## [Data records]
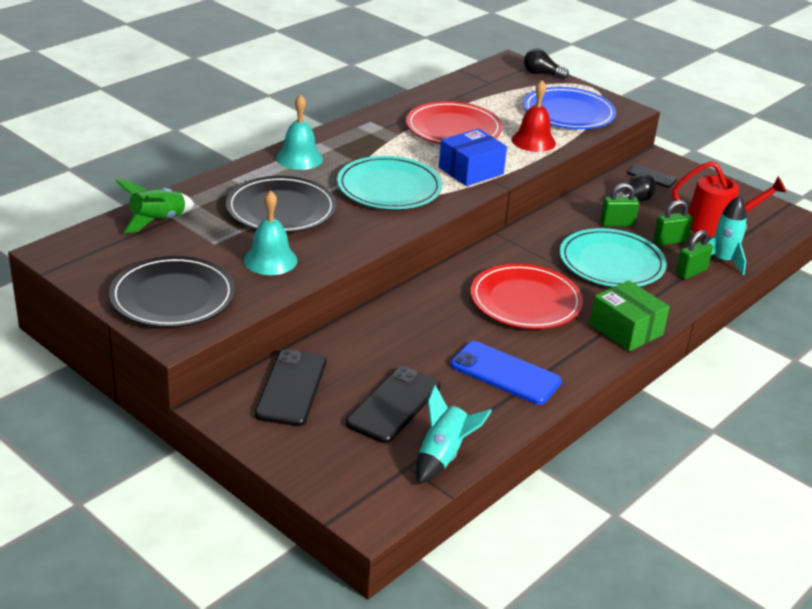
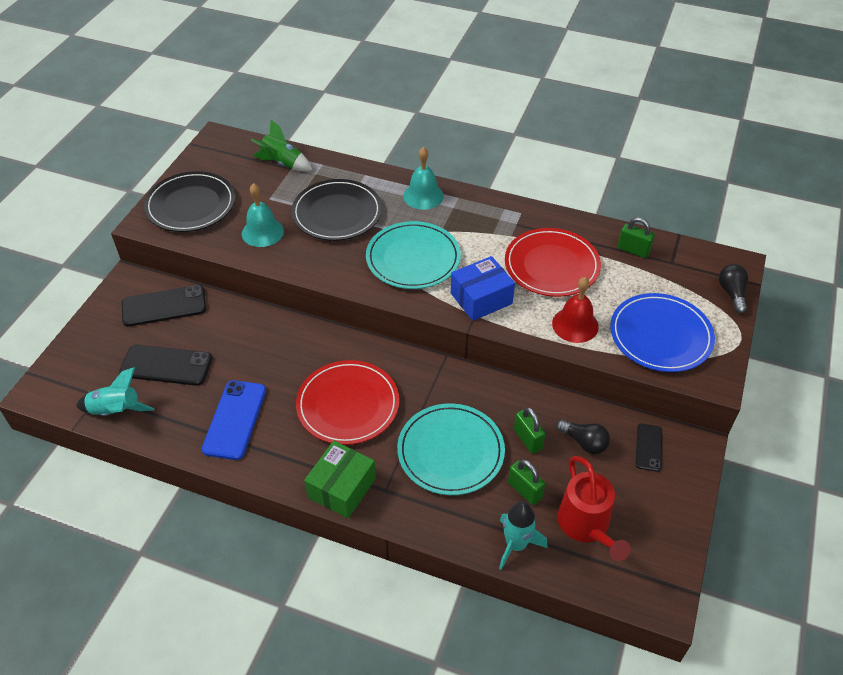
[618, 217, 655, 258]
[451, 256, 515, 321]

...

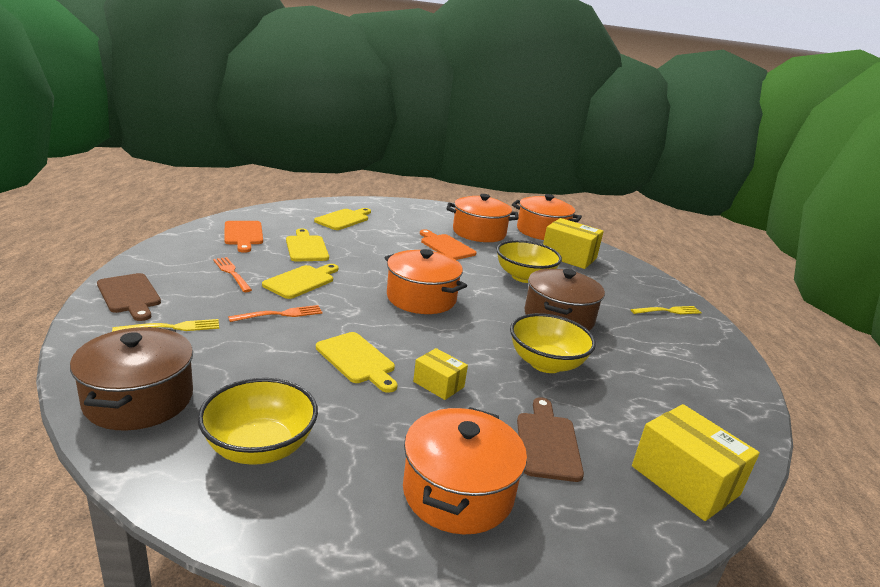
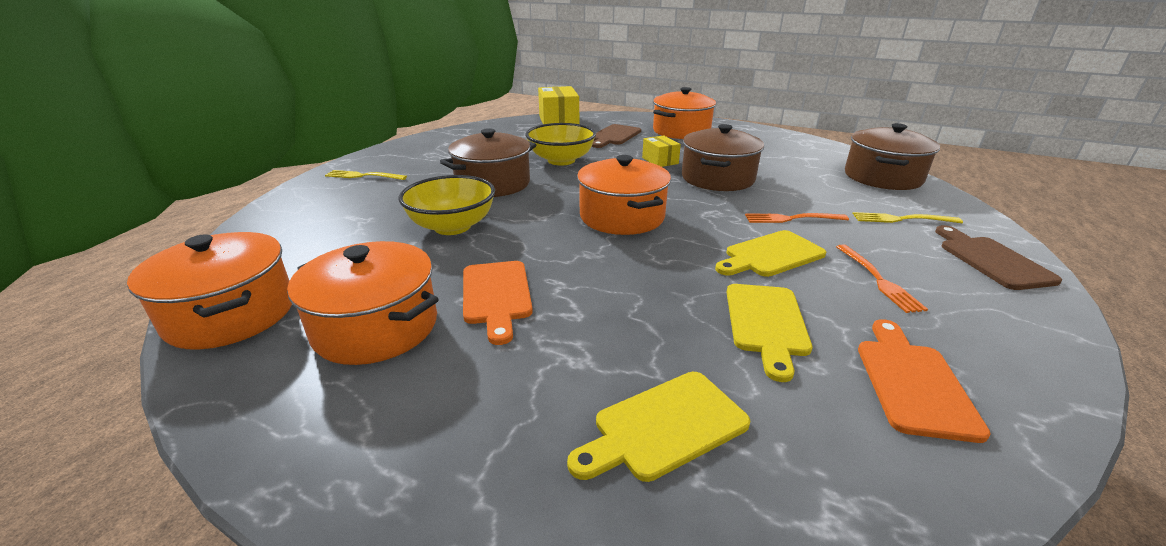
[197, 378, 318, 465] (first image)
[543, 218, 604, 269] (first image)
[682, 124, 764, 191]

## [Problem to solve]
Within the listing above, give again exactly every line from the line with "[197, 378, 318, 465] (first image)" through the line with "[682, 124, 764, 191]", both included, and no other line.

## [Result]
[197, 378, 318, 465] (first image)
[543, 218, 604, 269] (first image)
[682, 124, 764, 191]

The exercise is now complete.